"""

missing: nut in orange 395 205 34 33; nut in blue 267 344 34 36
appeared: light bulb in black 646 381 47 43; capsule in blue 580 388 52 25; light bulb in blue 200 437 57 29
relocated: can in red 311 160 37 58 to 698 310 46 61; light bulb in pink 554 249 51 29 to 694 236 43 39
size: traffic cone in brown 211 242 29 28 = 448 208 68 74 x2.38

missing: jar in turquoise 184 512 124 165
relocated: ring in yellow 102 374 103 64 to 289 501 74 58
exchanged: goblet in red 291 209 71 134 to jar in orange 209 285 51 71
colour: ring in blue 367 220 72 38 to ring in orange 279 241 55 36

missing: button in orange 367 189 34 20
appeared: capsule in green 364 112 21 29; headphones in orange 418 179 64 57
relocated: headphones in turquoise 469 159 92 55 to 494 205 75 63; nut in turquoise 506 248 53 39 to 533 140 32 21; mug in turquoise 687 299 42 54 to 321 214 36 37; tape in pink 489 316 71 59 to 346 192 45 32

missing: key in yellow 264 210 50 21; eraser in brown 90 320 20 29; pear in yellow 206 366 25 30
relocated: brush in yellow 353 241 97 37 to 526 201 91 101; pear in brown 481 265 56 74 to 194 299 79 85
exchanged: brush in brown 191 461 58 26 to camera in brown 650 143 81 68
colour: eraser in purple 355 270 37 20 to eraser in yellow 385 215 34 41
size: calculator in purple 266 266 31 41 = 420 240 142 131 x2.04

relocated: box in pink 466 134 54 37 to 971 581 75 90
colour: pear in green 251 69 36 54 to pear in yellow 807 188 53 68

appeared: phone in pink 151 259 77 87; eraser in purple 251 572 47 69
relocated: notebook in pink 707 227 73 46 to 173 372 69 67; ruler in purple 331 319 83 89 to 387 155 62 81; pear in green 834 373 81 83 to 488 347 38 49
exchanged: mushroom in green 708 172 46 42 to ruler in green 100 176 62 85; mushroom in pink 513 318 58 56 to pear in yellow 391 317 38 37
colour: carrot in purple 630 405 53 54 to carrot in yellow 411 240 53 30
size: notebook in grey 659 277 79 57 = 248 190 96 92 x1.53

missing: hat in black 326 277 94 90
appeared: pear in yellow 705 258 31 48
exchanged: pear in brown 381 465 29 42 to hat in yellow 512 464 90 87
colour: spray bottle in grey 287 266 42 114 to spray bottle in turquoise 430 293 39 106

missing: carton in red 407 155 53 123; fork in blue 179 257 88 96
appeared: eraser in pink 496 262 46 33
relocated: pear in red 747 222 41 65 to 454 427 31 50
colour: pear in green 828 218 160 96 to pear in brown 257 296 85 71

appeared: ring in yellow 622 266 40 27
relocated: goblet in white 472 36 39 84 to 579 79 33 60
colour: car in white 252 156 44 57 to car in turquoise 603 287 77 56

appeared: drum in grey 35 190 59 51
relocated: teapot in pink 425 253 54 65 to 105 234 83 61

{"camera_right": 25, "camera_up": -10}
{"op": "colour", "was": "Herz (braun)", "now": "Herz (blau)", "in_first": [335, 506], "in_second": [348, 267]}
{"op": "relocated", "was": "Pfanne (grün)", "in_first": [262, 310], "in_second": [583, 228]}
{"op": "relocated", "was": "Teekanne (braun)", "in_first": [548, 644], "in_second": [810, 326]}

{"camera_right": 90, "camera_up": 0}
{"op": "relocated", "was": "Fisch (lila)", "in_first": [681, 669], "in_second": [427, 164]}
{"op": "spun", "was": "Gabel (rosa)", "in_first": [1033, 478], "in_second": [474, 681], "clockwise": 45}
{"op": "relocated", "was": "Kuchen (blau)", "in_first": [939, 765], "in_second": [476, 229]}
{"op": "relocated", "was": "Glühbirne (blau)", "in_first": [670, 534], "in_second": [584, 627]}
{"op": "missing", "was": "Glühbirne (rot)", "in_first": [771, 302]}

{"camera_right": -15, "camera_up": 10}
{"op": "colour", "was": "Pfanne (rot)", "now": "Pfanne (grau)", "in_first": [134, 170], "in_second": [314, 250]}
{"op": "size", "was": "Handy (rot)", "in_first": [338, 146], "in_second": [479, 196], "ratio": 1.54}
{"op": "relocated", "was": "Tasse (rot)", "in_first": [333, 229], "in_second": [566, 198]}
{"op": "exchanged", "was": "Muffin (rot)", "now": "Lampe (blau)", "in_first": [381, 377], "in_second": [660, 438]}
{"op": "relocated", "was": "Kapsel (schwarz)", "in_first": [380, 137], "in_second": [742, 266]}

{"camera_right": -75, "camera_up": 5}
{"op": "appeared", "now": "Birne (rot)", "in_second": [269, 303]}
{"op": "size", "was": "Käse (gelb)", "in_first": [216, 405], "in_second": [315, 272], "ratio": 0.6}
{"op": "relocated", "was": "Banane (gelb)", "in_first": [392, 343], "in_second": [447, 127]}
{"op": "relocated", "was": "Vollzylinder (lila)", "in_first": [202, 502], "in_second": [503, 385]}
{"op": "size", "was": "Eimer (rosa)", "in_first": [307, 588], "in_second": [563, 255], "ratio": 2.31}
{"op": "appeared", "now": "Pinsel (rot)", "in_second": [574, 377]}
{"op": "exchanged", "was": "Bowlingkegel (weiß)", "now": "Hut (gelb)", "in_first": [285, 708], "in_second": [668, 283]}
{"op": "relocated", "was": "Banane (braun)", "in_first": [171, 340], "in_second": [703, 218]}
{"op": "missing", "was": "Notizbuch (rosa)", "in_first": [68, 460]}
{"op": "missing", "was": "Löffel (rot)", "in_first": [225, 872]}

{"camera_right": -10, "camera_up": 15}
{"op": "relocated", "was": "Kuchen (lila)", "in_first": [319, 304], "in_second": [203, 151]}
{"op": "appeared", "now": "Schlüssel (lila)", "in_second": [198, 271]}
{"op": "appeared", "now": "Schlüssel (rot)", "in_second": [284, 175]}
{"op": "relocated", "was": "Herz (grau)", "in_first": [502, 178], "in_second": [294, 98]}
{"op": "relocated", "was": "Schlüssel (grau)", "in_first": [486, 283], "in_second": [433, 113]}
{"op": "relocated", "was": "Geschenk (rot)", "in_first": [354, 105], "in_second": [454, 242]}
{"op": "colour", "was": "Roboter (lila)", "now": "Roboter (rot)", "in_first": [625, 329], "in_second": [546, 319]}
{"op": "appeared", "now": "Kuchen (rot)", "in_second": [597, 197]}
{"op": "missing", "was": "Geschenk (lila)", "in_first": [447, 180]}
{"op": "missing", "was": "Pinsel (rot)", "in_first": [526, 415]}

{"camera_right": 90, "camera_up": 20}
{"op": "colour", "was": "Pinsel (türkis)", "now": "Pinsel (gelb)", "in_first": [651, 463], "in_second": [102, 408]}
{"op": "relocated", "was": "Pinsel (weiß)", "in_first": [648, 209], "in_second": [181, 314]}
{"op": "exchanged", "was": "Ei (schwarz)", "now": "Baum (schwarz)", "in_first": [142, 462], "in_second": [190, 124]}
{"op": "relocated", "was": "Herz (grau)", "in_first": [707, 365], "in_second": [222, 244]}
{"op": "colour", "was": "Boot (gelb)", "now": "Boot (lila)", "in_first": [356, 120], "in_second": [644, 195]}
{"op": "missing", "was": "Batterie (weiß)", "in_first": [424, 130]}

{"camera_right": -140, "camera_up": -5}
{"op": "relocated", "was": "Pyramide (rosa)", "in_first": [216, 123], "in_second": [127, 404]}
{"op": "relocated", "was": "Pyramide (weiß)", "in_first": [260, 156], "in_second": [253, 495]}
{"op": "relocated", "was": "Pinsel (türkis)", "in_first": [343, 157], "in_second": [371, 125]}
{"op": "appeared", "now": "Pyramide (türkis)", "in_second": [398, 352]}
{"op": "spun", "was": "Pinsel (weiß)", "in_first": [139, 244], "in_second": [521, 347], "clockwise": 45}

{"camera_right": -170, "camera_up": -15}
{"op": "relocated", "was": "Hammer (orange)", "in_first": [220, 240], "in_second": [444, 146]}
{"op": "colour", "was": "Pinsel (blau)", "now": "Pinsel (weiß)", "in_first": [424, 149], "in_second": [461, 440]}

"""

Whenever a line of the material above contains the string "ruler", copy that line out.

(Answer below):
relocated: notebook in pink 707 227 73 46 to 173 372 69 67; ruler in purple 331 319 83 89 to 387 155 62 81; pear in green 834 373 81 83 to 488 347 38 49
exchanged: mushroom in green 708 172 46 42 to ruler in green 100 176 62 85; mushroom in pink 513 318 58 56 to pear in yellow 391 317 38 37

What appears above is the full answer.